§ TASK DETAILS
Write out the data exactly, please, and omit the pictures.

§ RECORDS FOR PROCESSING

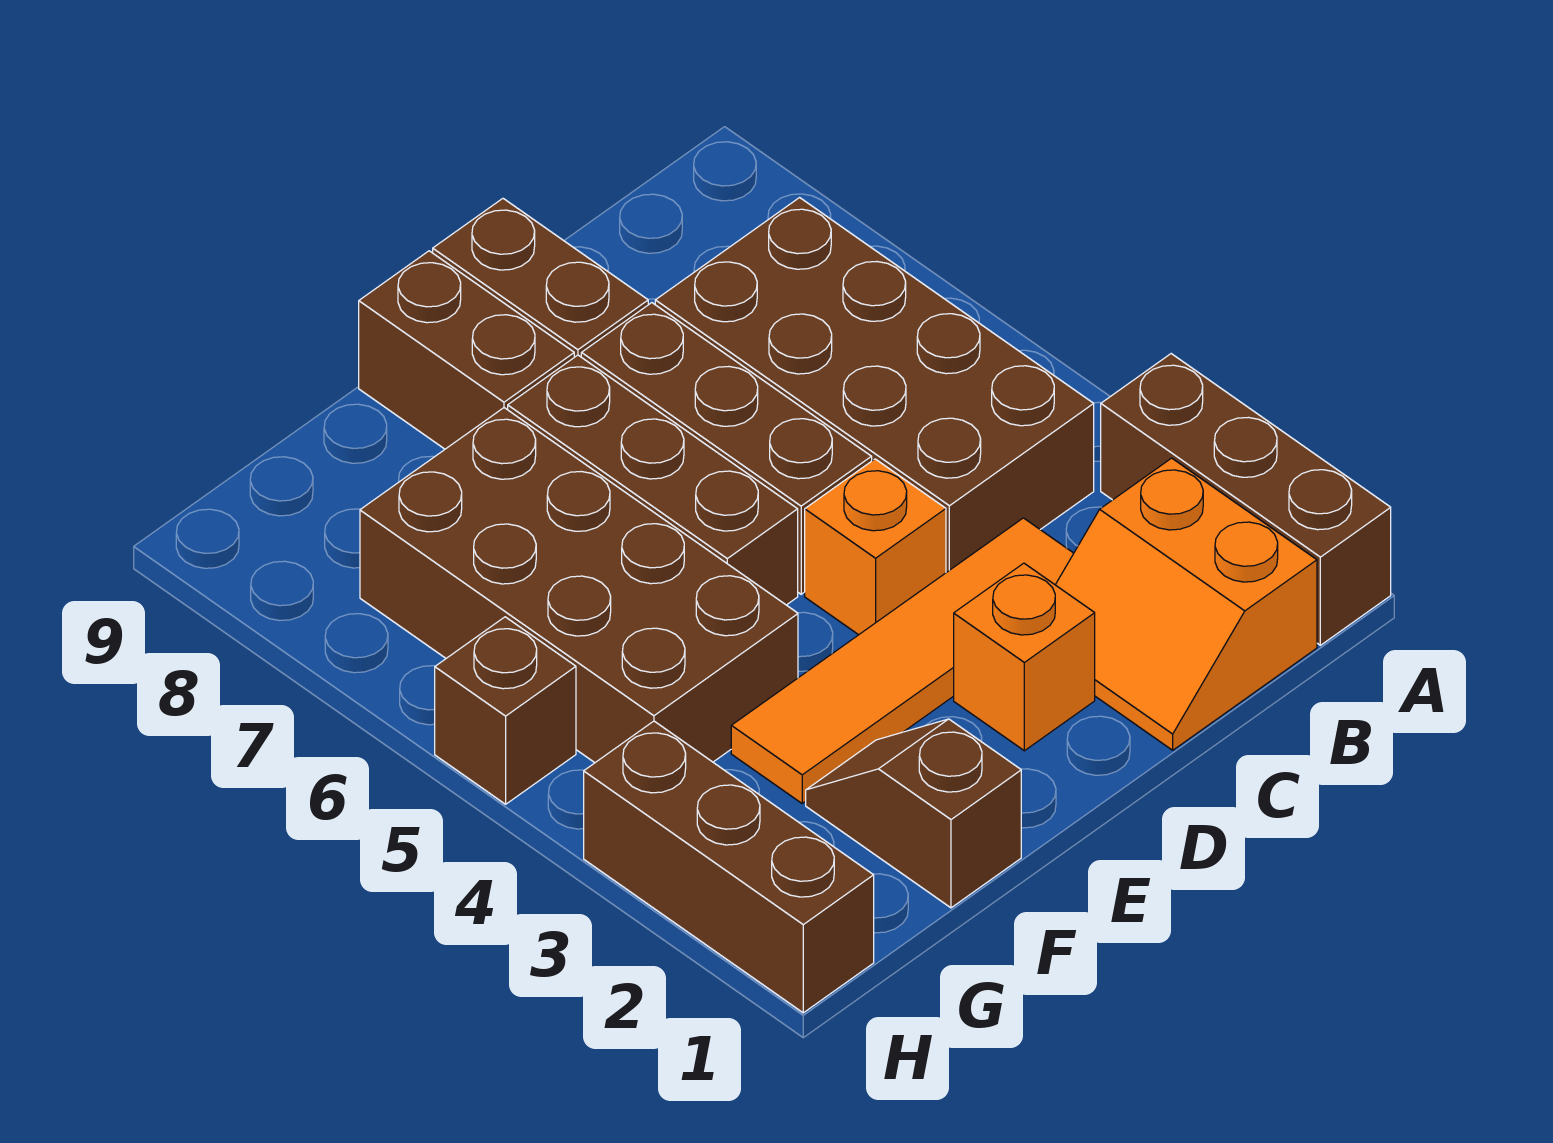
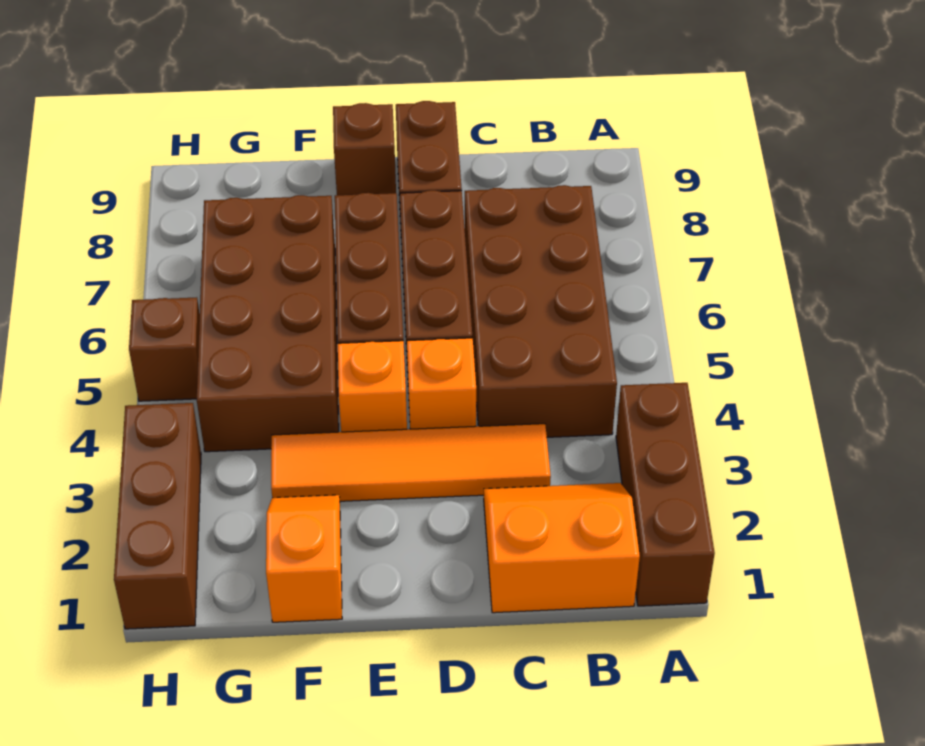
orange slope B1:C2 level 1 top B -> orange slope B1:C2 level 1 top 1
orange brick D2 level 1 -> orange brick E4 level 1
brown brick E8:E9 level 1 -> brown brick E9 level 1
brown slope F1:F2 level 1 top 1 -> orange slope F1:F2 level 1 top 1

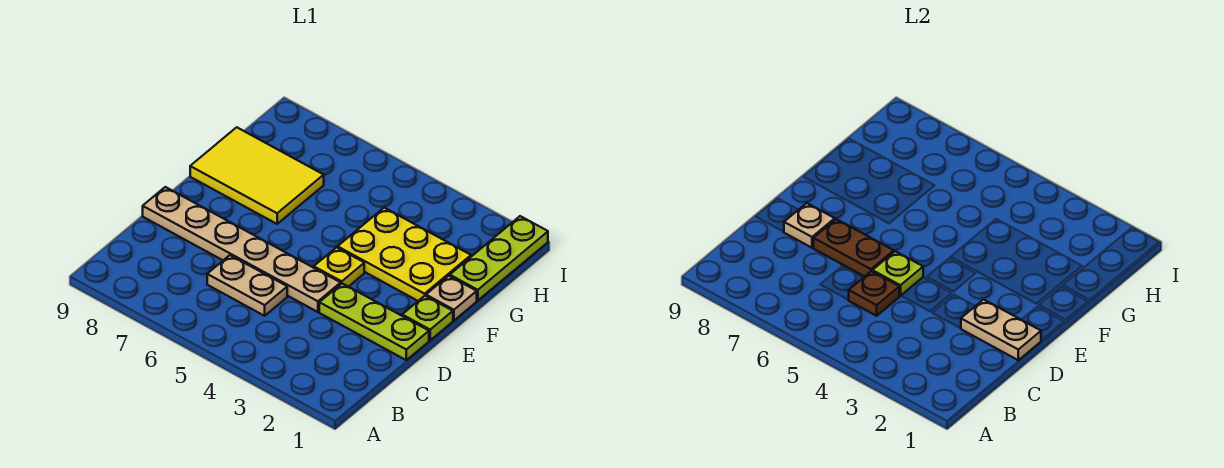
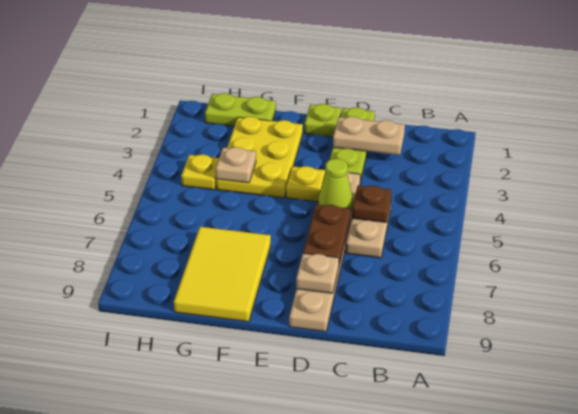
tan plate D1:D2 level 2 -> tan plate C2:D2 level 2
lime plate D5 level 2 -> lime cone D5 level 2
tan plate F1 level 1 -> tan plate G4 level 2
lime plate G1:I1 level 1 -> lime plate G1:H1 level 1
none -> yellow plate H4 level 1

§ WRITTEN ANSWER
orange slope B1:C2 level 1 top B -> orange slope B1:C2 level 1 top 1
orange brick D2 level 1 -> orange brick E4 level 1
brown brick E8:E9 level 1 -> brown brick E9 level 1
brown slope F1:F2 level 1 top 1 -> orange slope F1:F2 level 1 top 1

tan plate D1:D2 level 2 -> tan plate C2:D2 level 2
lime plate D5 level 2 -> lime cone D5 level 2
tan plate F1 level 1 -> tan plate G4 level 2
lime plate G1:I1 level 1 -> lime plate G1:H1 level 1
none -> yellow plate H4 level 1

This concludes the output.